═══ Task data
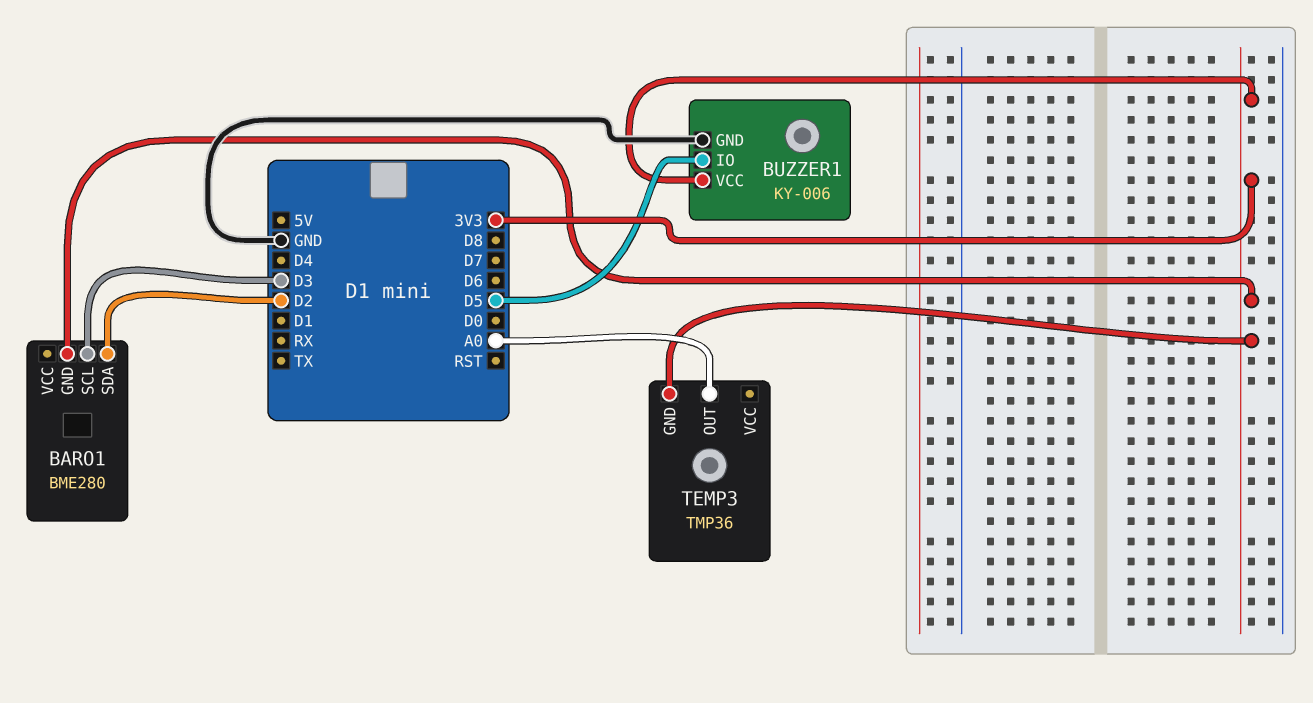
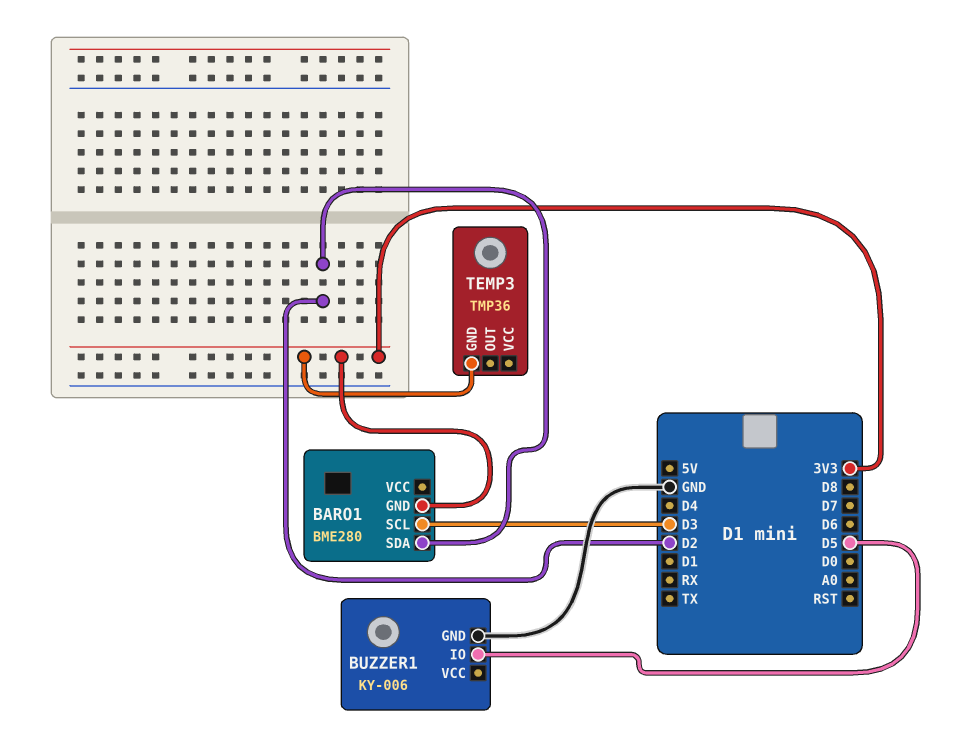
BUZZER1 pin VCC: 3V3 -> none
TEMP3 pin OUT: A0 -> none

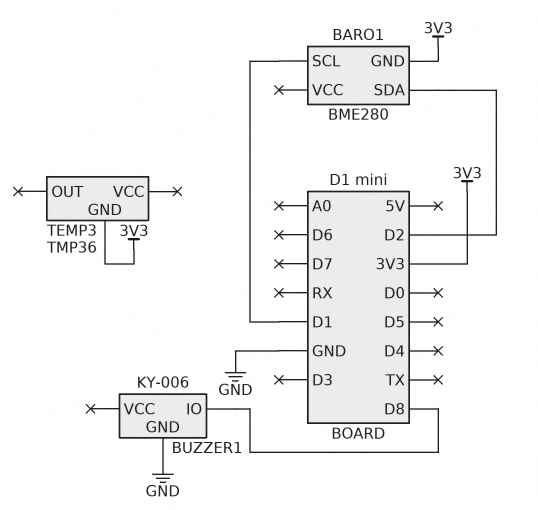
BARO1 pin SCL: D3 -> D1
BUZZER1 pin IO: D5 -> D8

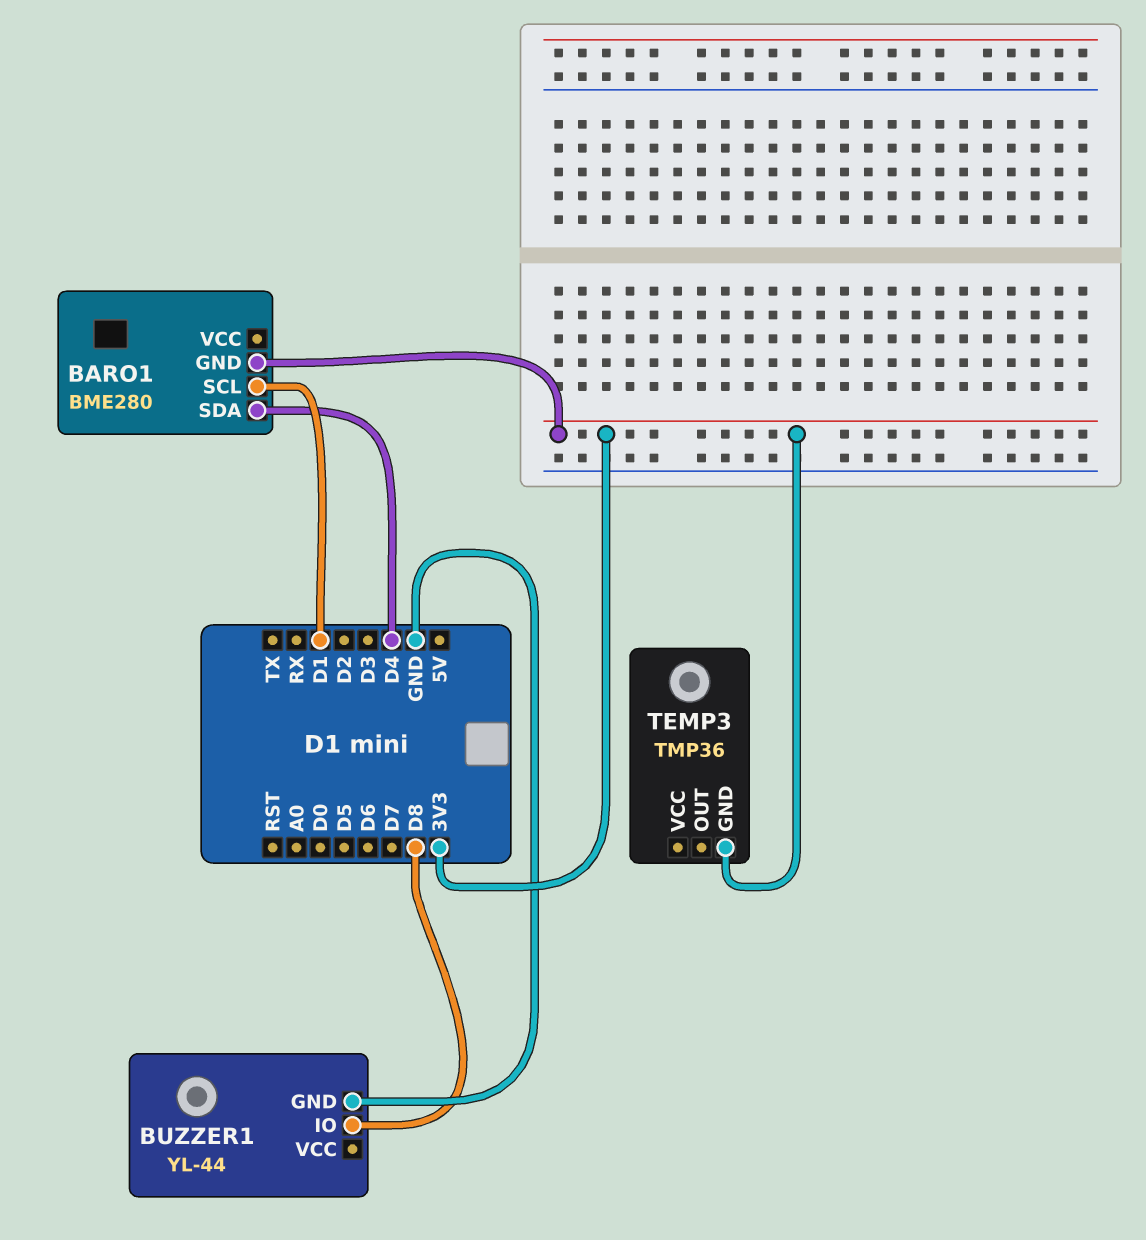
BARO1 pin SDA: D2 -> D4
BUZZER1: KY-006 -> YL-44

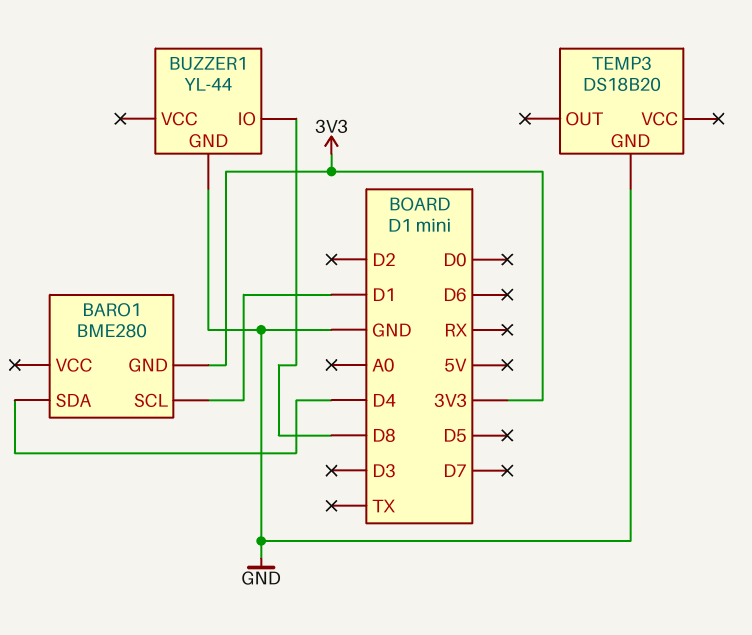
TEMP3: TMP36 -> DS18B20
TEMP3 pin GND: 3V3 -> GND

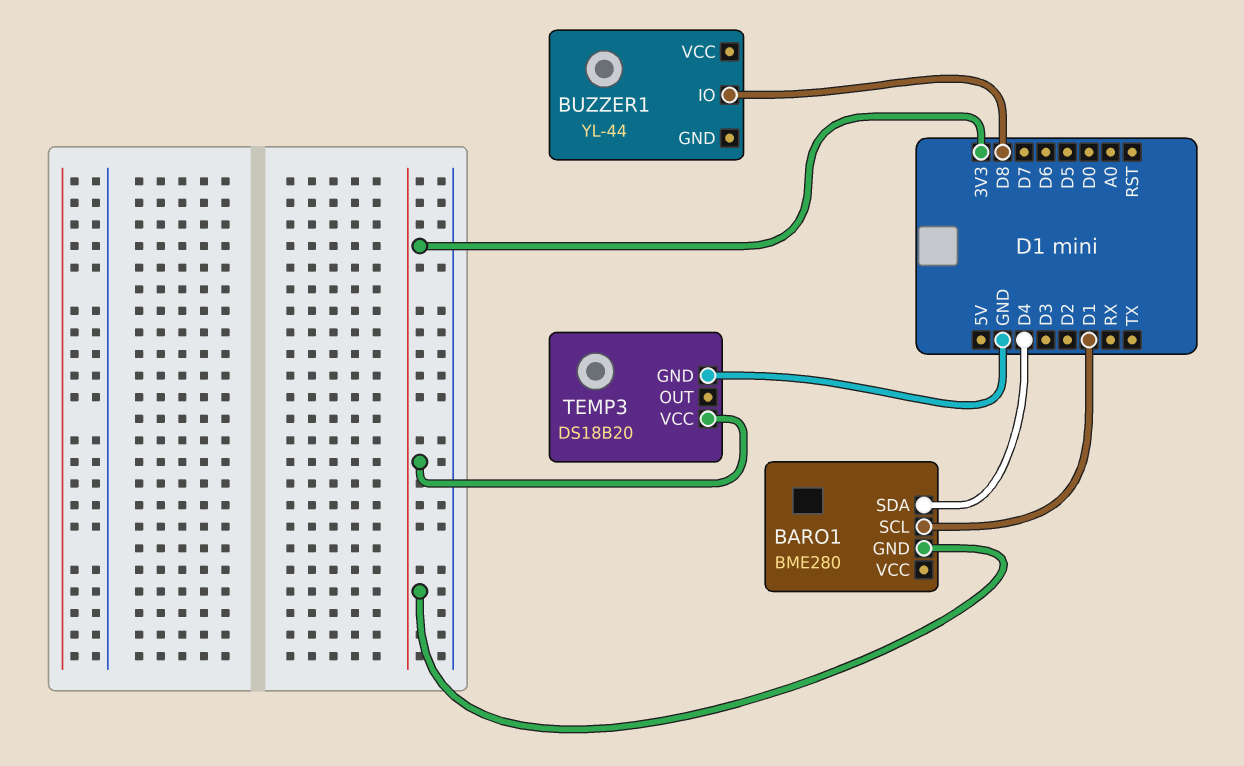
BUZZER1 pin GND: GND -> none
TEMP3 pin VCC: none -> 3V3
══════
═══ Task data
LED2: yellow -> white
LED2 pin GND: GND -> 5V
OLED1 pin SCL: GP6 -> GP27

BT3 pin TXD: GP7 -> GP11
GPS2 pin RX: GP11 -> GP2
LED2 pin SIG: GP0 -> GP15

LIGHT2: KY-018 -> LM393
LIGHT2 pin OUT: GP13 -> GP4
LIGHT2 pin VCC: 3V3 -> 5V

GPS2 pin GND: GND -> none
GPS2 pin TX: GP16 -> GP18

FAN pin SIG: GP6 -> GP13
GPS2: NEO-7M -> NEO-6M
══════
**Exercise description**: Return exactly the lines above from the line that has "GPS2 pin GND: GND -> none" through the line that has "GPS2: NEO-7M -> NEO-6M", inclusive, and nothing else.

**Task answer**:
GPS2 pin GND: GND -> none
GPS2 pin TX: GP16 -> GP18

FAN pin SIG: GP6 -> GP13
GPS2: NEO-7M -> NEO-6M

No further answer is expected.